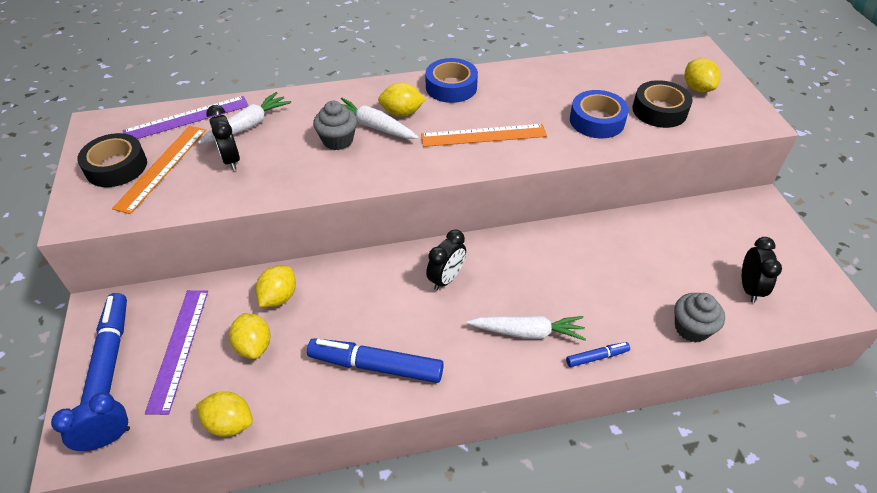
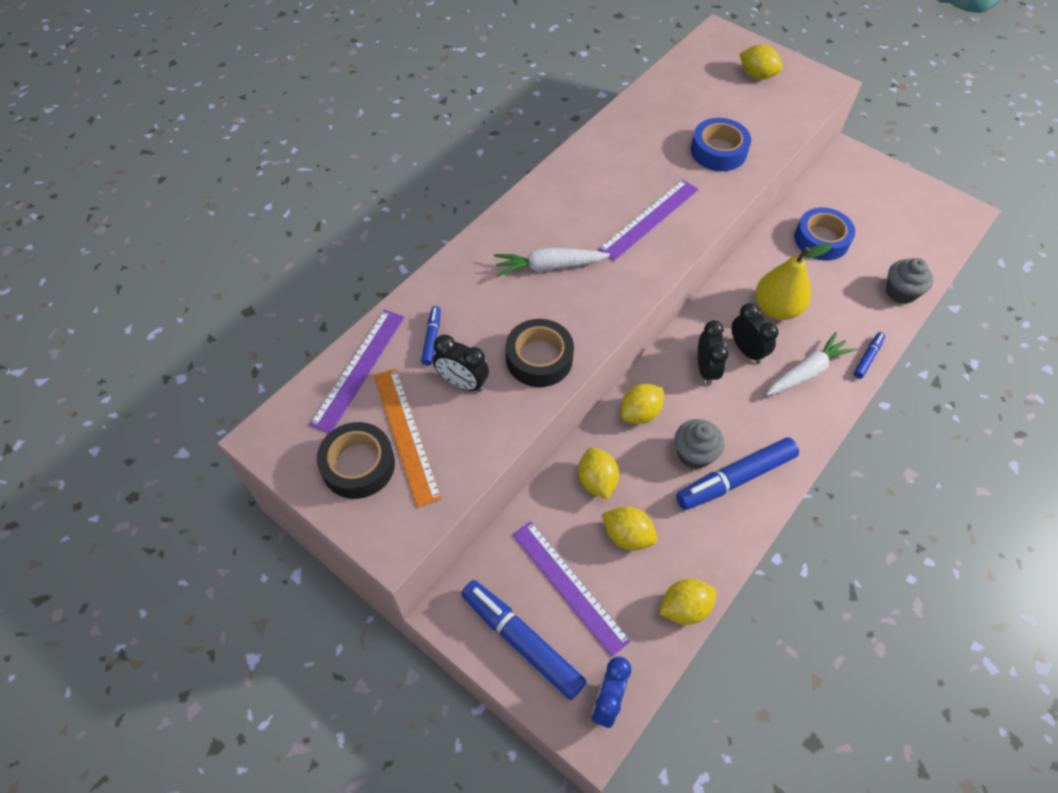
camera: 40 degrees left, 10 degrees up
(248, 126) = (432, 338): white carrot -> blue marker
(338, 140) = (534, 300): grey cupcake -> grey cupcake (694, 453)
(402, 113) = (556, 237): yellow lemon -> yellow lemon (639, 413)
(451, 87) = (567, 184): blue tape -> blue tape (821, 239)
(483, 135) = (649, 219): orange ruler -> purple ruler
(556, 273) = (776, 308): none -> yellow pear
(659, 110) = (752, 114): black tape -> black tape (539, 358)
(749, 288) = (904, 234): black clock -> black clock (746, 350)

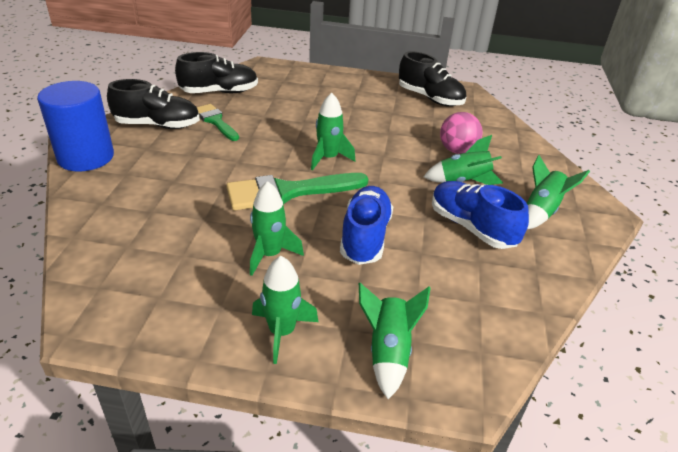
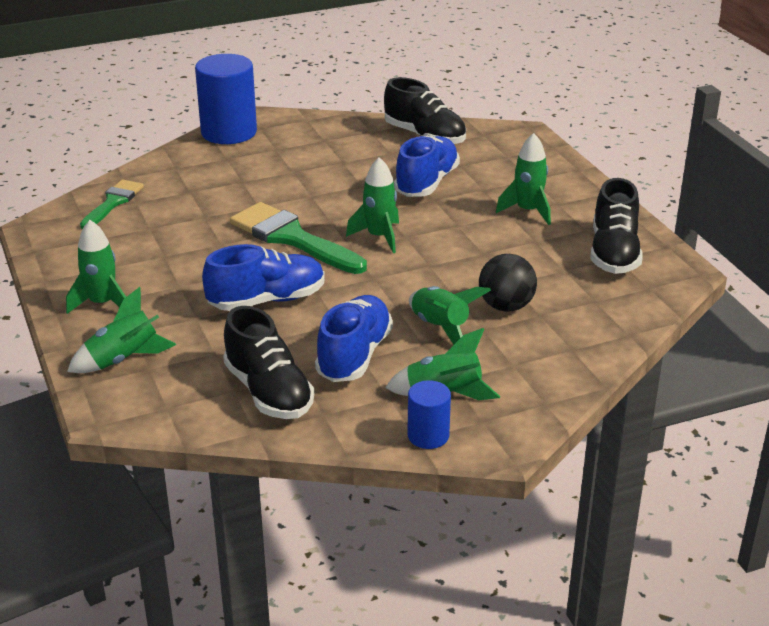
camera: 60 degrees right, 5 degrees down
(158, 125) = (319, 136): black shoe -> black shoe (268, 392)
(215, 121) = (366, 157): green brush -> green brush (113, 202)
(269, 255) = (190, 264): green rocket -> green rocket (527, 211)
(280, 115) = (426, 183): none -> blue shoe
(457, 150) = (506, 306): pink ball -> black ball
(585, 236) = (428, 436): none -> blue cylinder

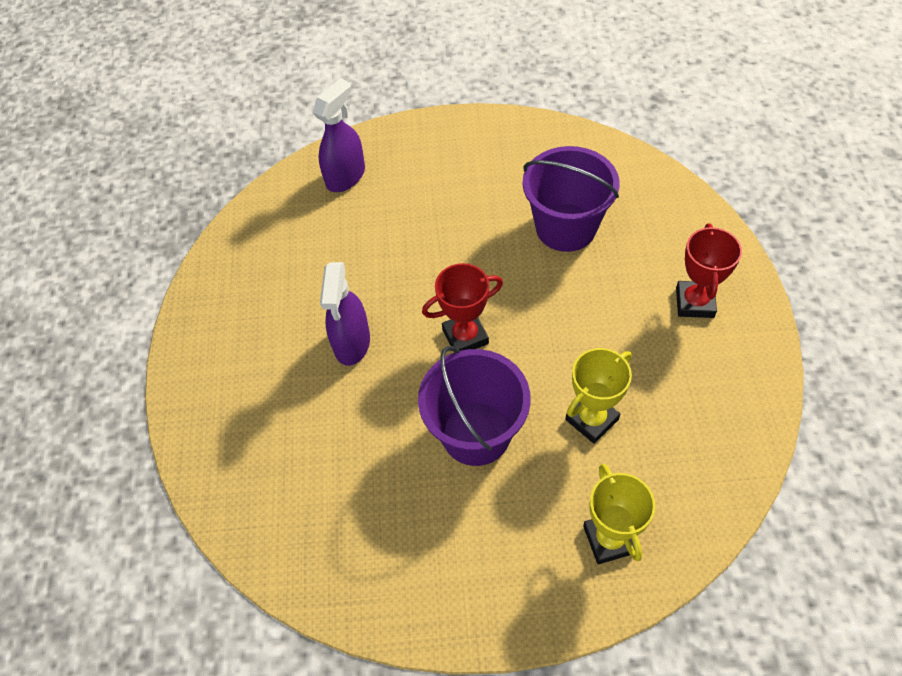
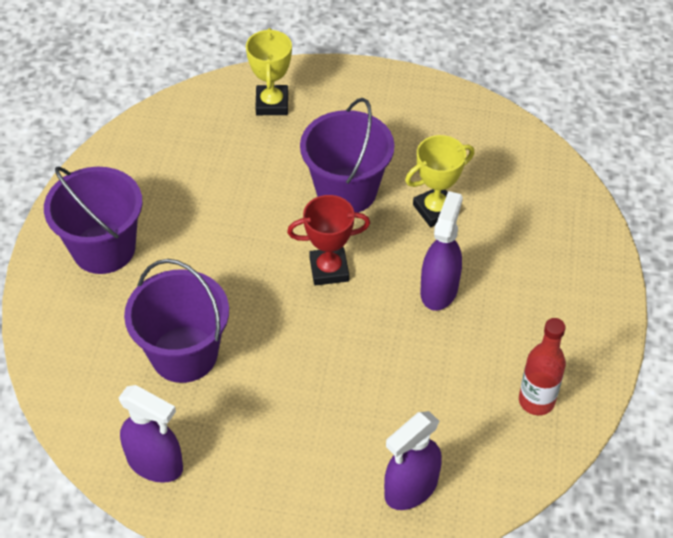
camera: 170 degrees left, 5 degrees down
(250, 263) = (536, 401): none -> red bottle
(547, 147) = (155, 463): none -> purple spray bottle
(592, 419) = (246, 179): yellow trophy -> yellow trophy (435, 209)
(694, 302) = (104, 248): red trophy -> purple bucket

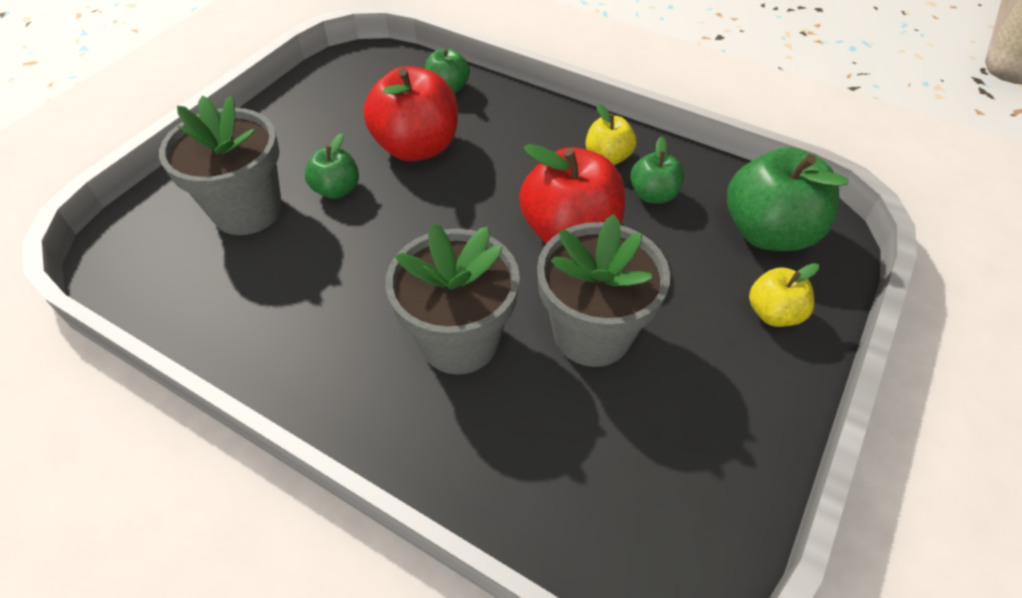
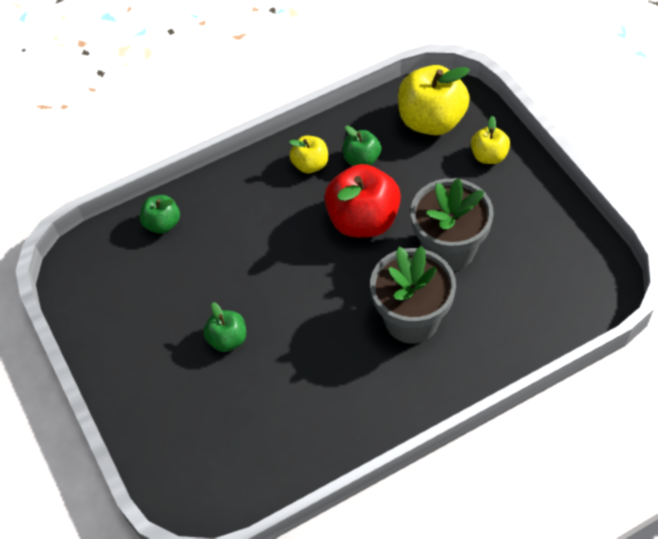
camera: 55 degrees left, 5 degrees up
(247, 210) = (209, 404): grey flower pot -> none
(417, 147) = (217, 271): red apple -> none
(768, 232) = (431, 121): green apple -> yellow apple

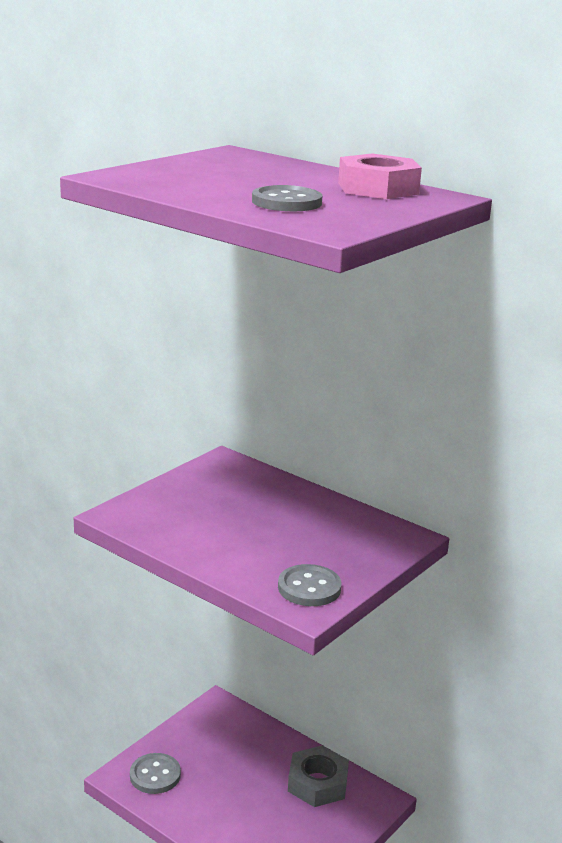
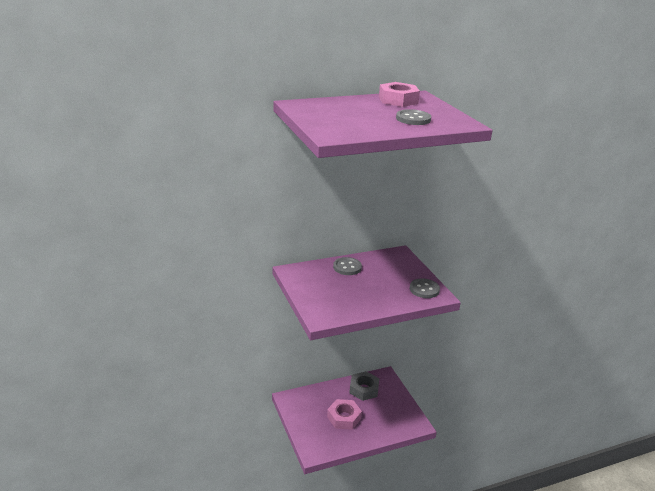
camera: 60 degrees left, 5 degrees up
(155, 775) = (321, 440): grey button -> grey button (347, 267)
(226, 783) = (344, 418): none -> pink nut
□ □ □ □ □ □ □
Reproduce all lines from the records above that include the word "tape".

### Reply
(451, 87) = (567, 184): blue tape -> blue tape (821, 239)
(659, 110) = (752, 114): black tape -> black tape (539, 358)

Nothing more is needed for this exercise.